What to do: Could you copy the records below exactly, keeping none of the images?

Source records:

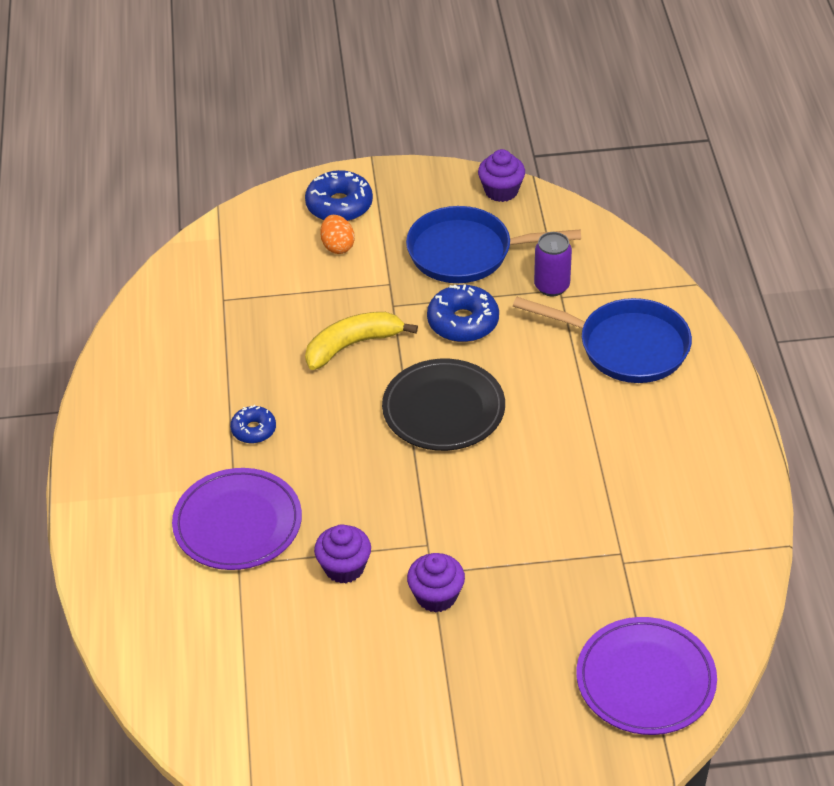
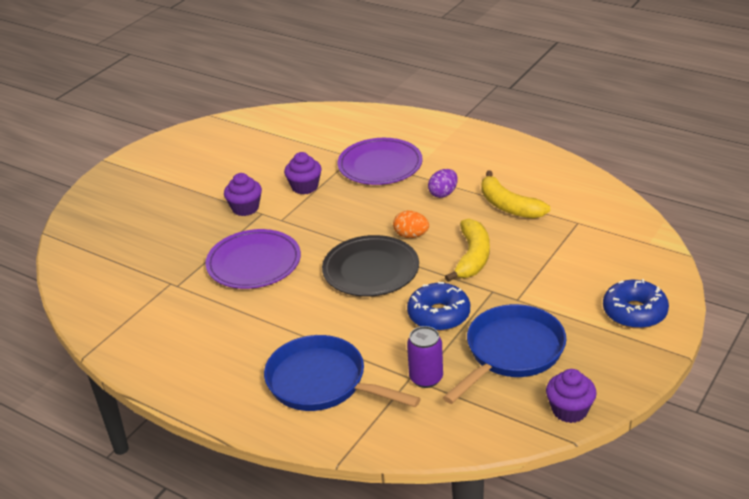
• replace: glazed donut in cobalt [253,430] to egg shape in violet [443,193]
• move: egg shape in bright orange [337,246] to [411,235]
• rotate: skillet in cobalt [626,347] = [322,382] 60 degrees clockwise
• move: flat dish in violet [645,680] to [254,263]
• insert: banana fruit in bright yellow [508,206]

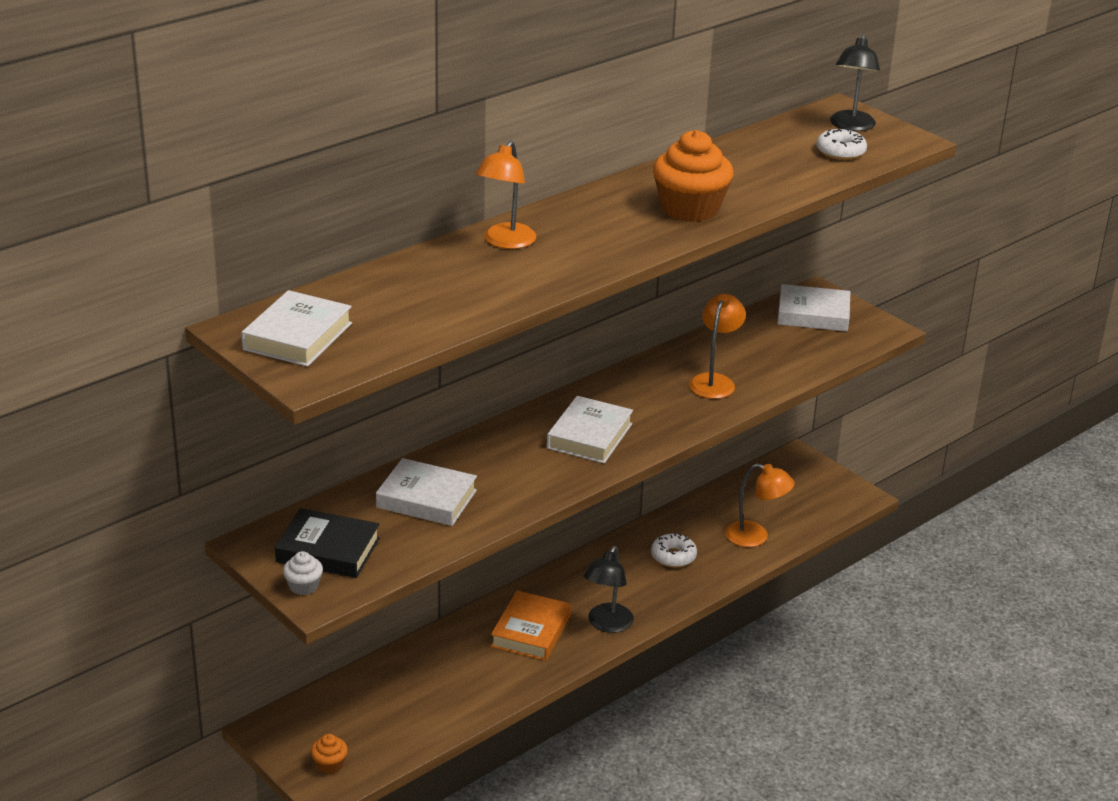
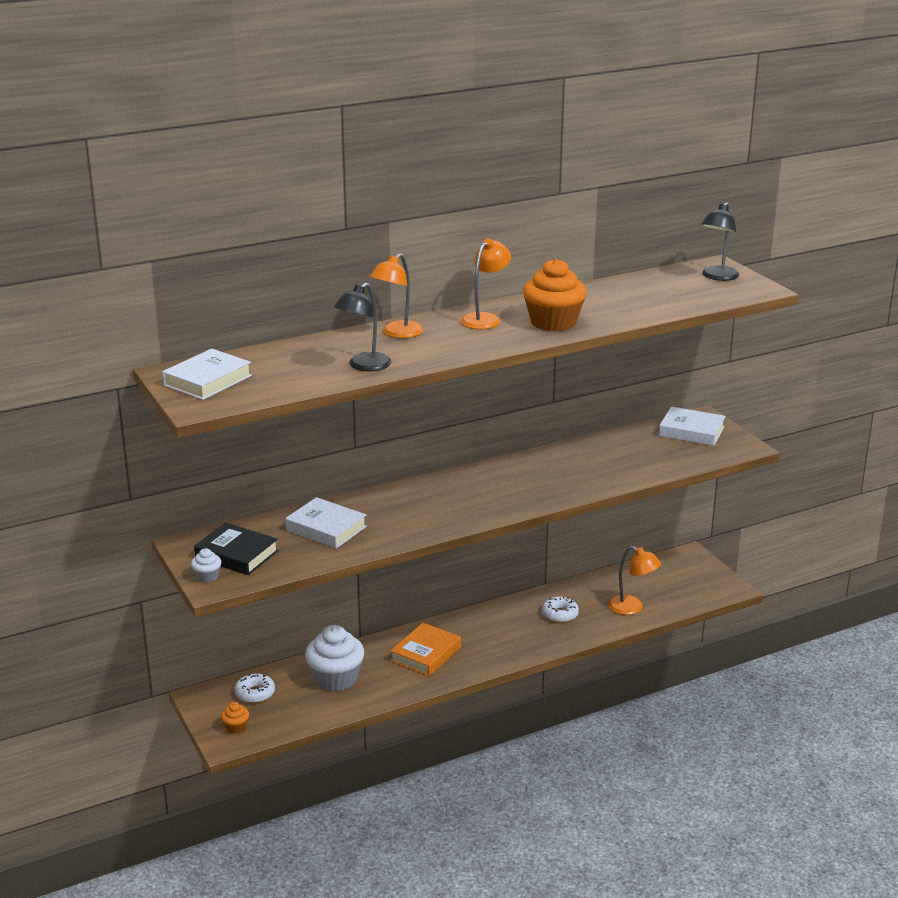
• delete: hardcover in pure white [589,436]
• move: reading lamp in jet-black [607,624] to [364,366]
• move: reading lamp in bright orange [714,381] to [485,319]
• move: glazed donut in pure white [840,152] to [255,693]
• insert: muffin in pure white [335,678]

Solution for this task:
• replace: glazed donut in cobalt [253,430] to egg shape in violet [443,193]
• move: egg shape in bright orange [337,246] to [411,235]
• rotate: skillet in cobalt [626,347] = [322,382] 60 degrees clockwise
• move: flat dish in violet [645,680] to [254,263]
• insert: banana fruit in bright yellow [508,206]

• delete: hardcover in pure white [589,436]
• move: reading lamp in jet-black [607,624] to [364,366]
• move: reading lamp in bright orange [714,381] to [485,319]
• move: glazed donut in pure white [840,152] to [255,693]
• insert: muffin in pure white [335,678]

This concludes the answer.